-- DATA TO USE follows --

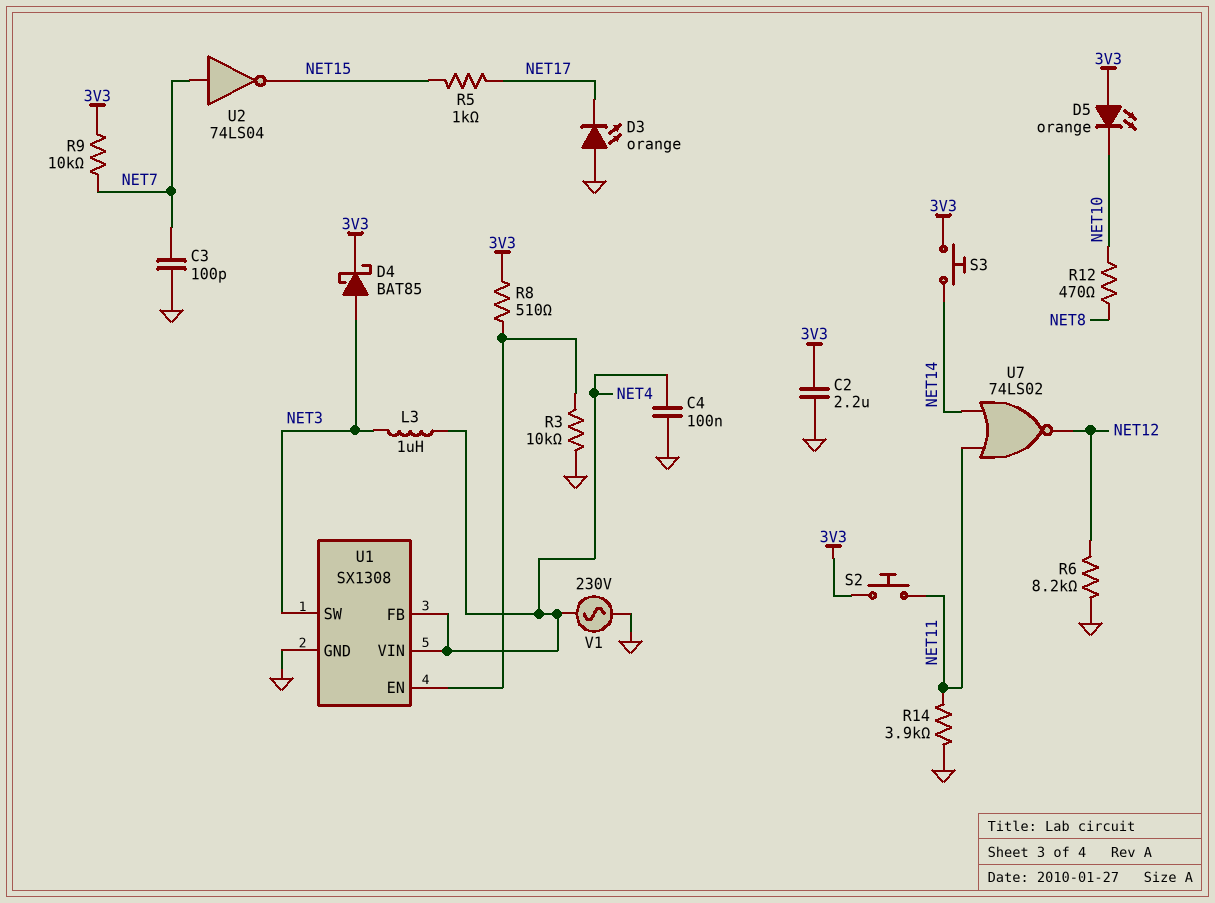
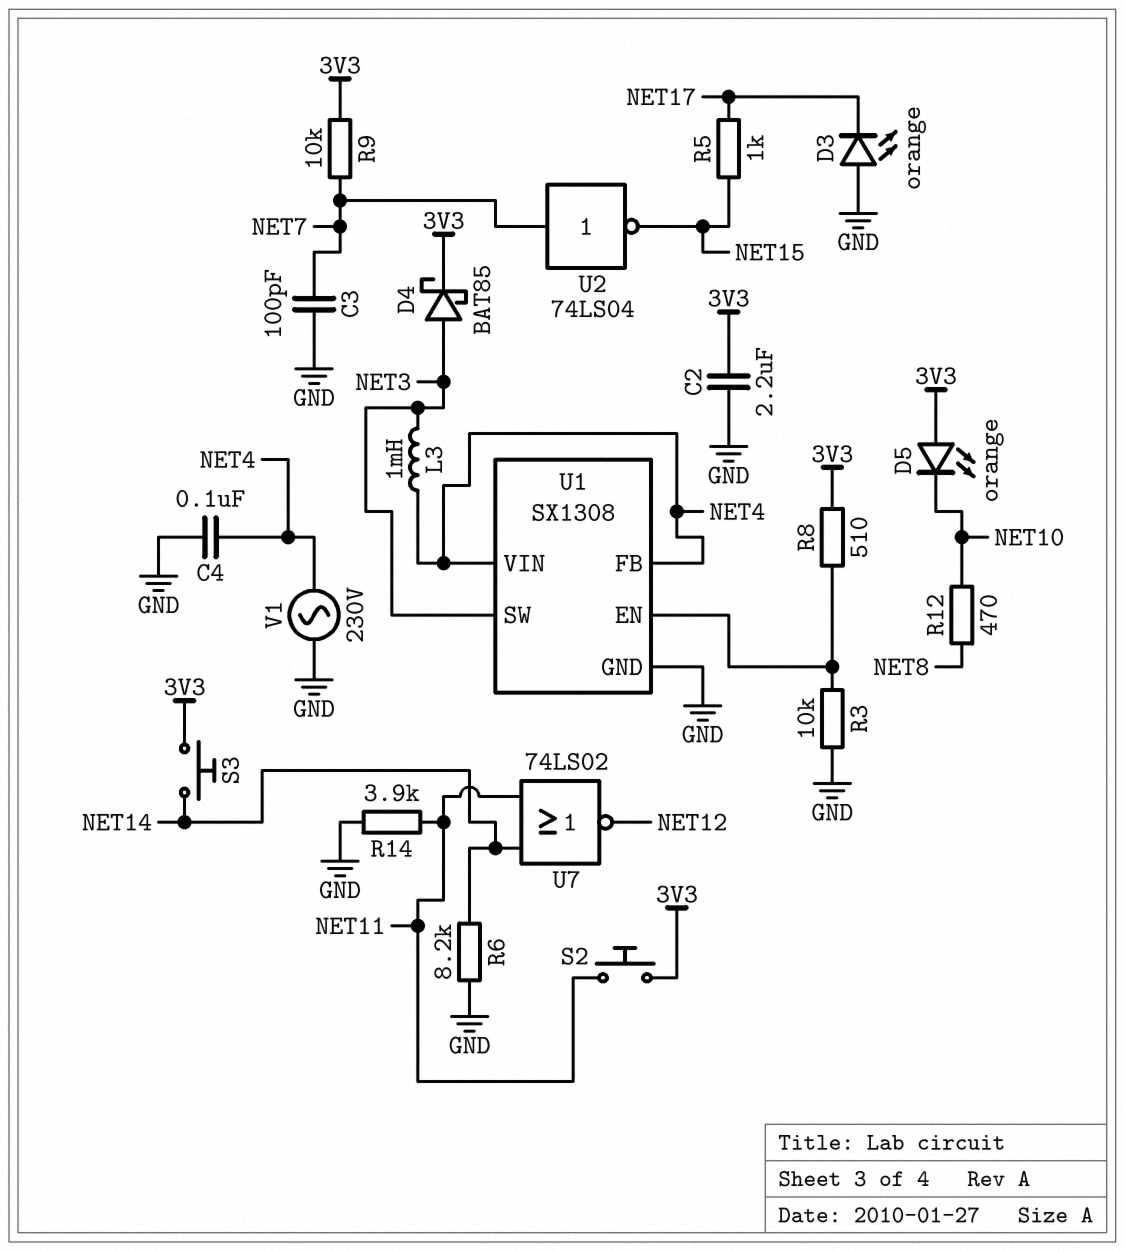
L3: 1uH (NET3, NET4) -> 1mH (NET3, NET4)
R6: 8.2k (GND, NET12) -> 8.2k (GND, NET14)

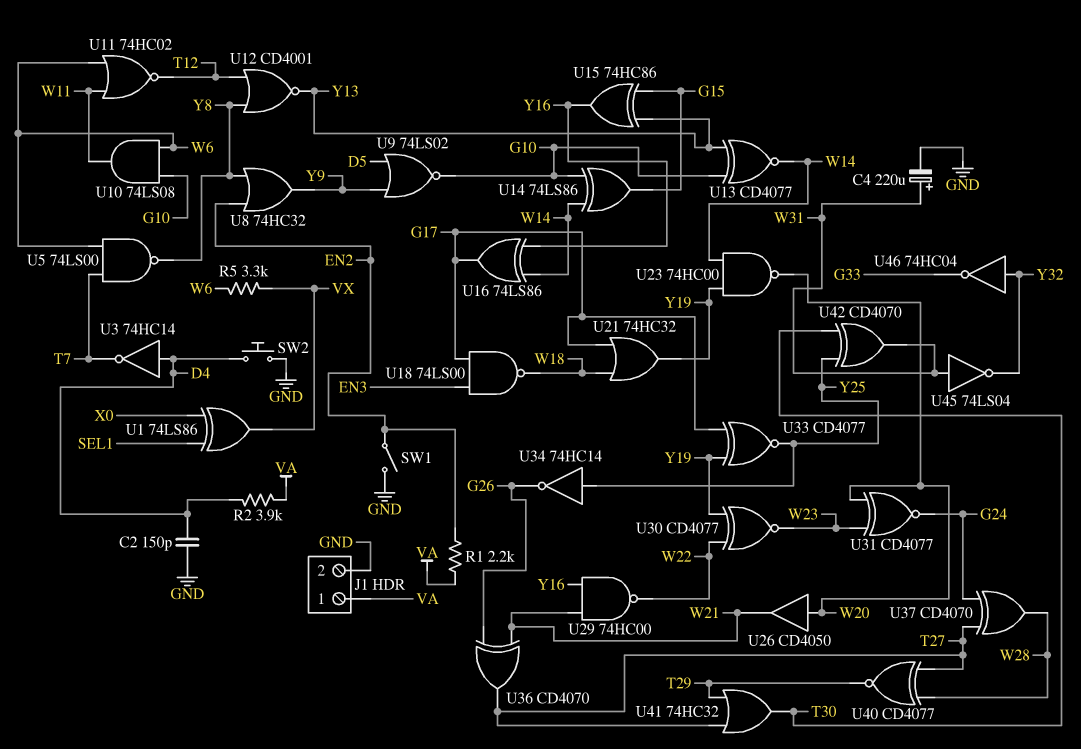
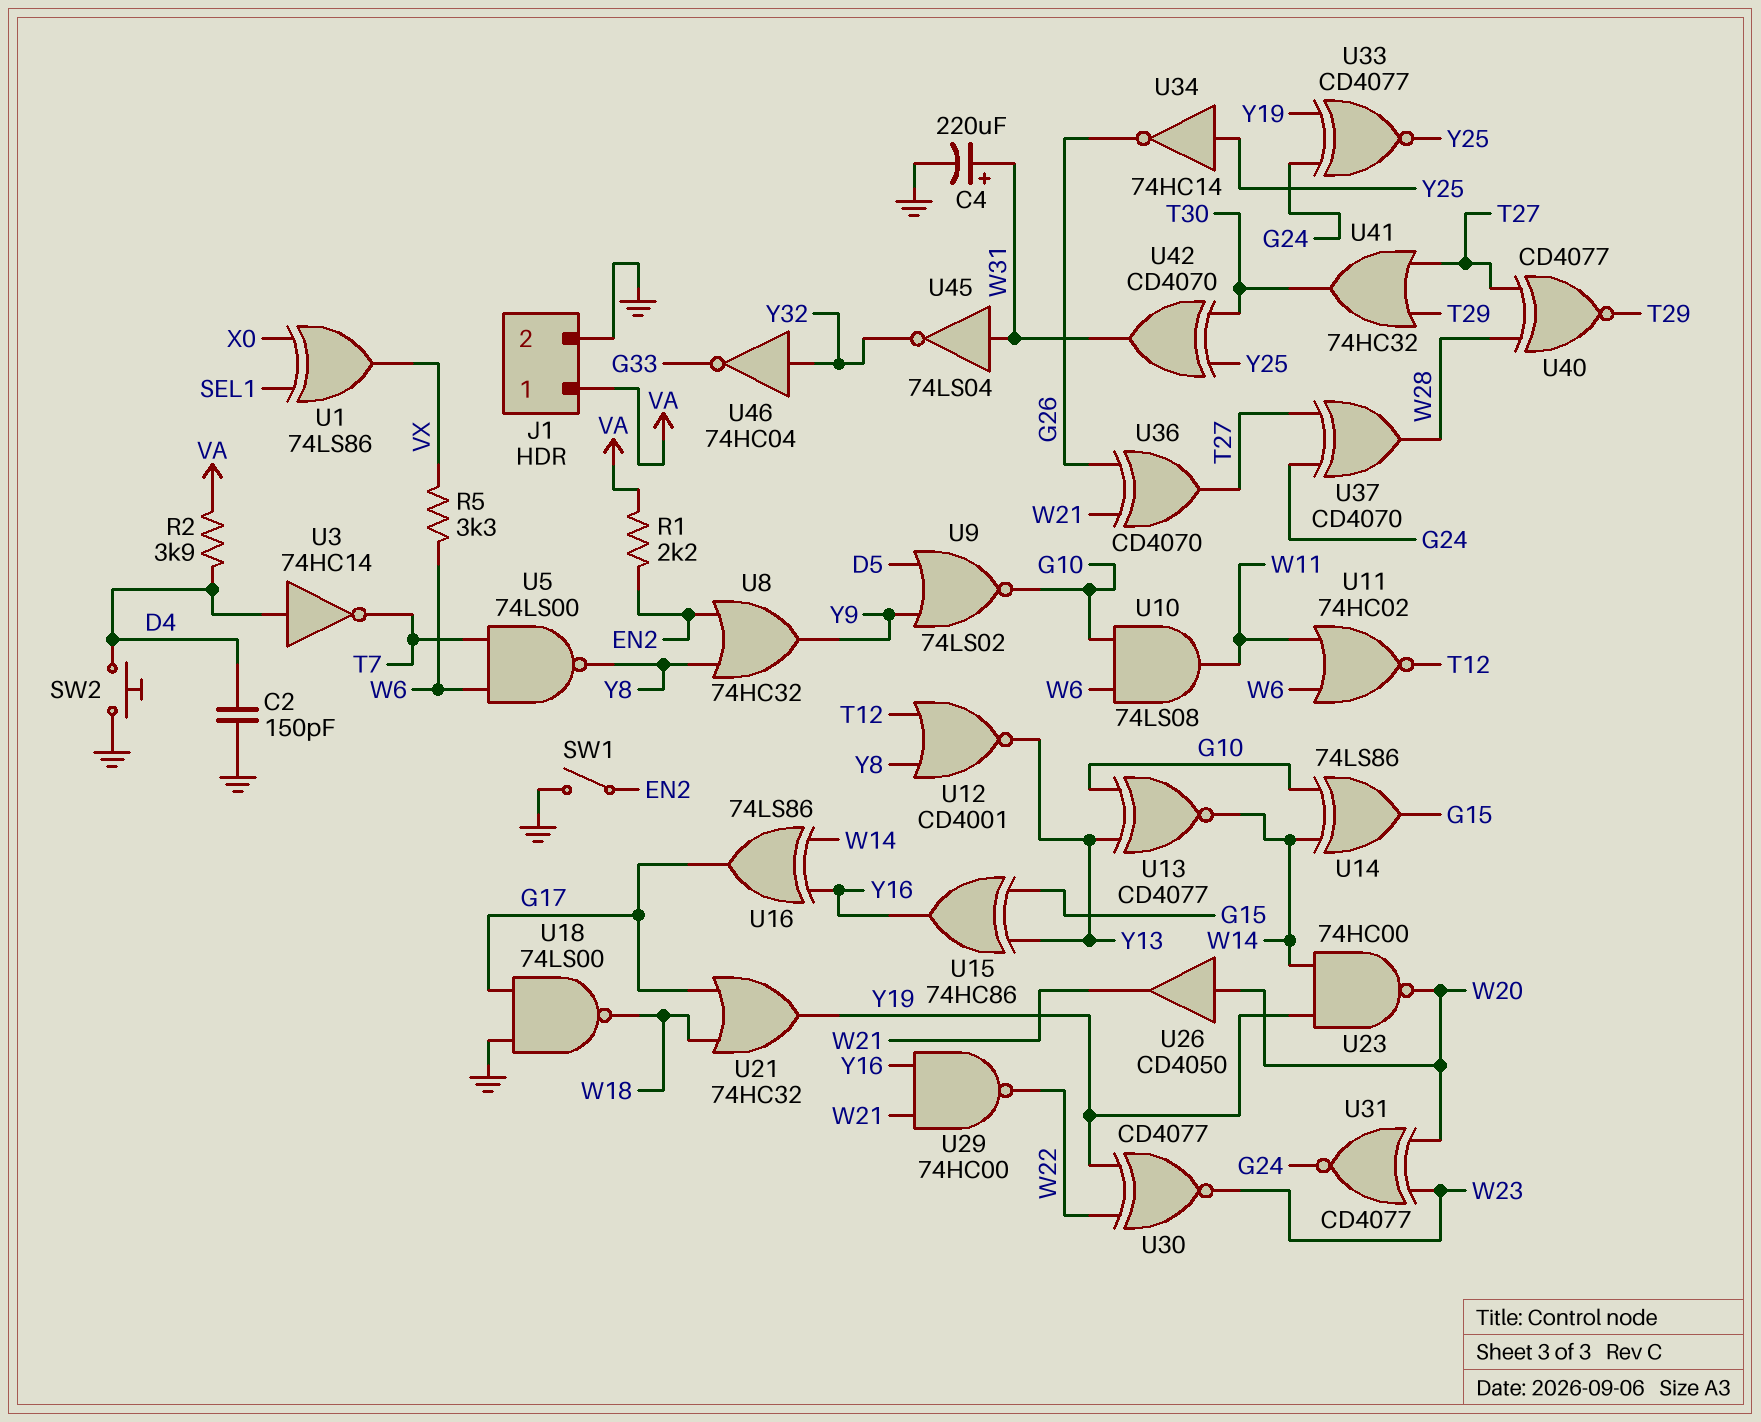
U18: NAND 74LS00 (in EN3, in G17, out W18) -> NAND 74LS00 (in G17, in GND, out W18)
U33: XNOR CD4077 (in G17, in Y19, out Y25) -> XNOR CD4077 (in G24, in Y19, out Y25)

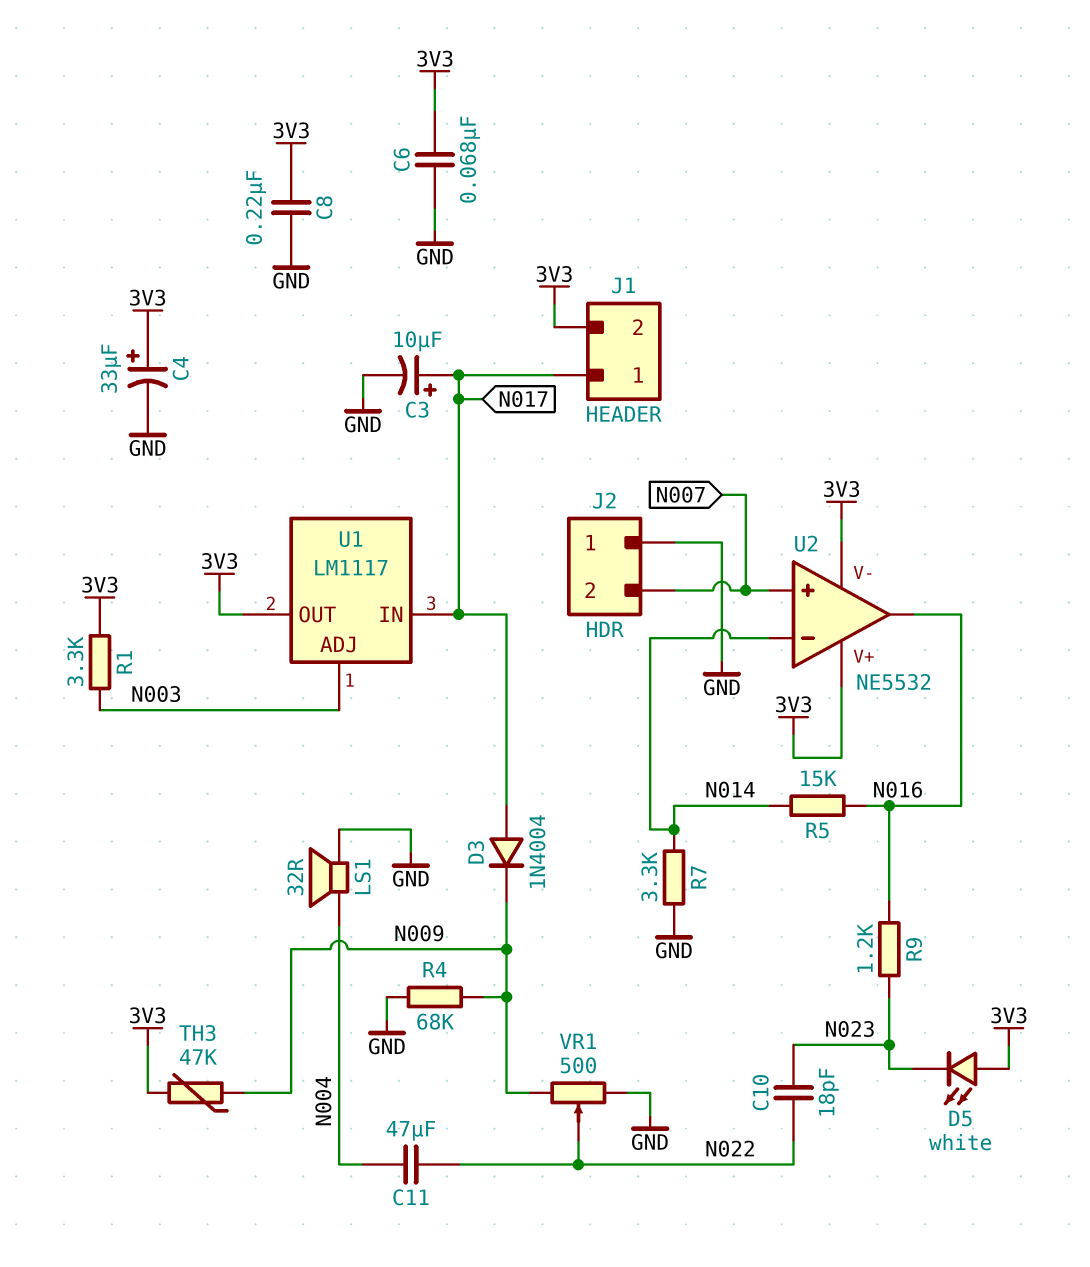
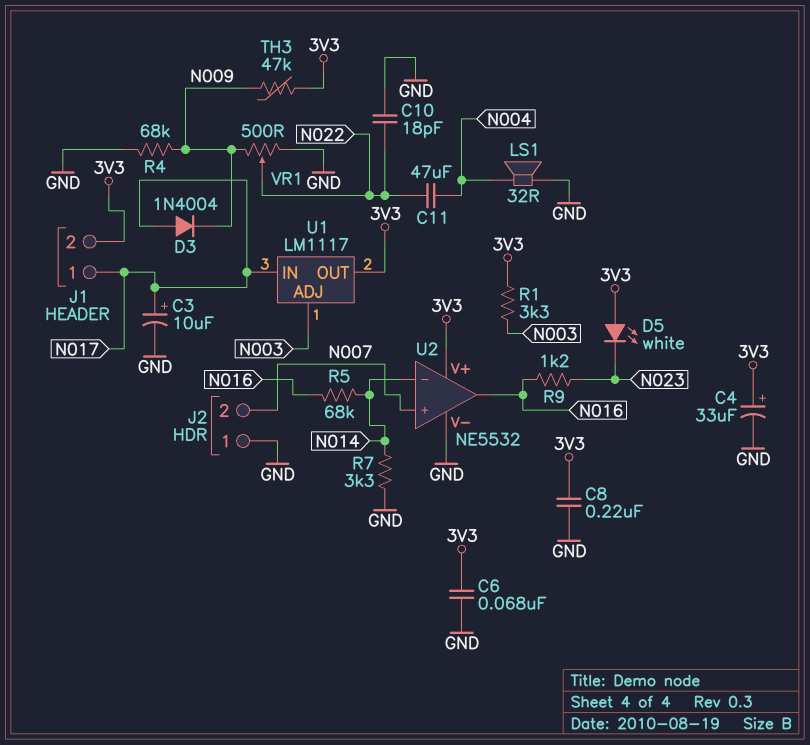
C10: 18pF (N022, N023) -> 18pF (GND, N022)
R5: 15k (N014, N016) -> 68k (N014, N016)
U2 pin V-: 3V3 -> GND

-- DATA TO USE concluded --

## ABOUT THIS TASK:
Return every entry above exactly as written, with no pictures included.

## RESPONSE:
L3: 1uH (NET3, NET4) -> 1mH (NET3, NET4)
R6: 8.2k (GND, NET12) -> 8.2k (GND, NET14)

U18: NAND 74LS00 (in EN3, in G17, out W18) -> NAND 74LS00 (in G17, in GND, out W18)
U33: XNOR CD4077 (in G17, in Y19, out Y25) -> XNOR CD4077 (in G24, in Y19, out Y25)

C10: 18pF (N022, N023) -> 18pF (GND, N022)
R5: 15k (N014, N016) -> 68k (N014, N016)
U2 pin V-: 3V3 -> GND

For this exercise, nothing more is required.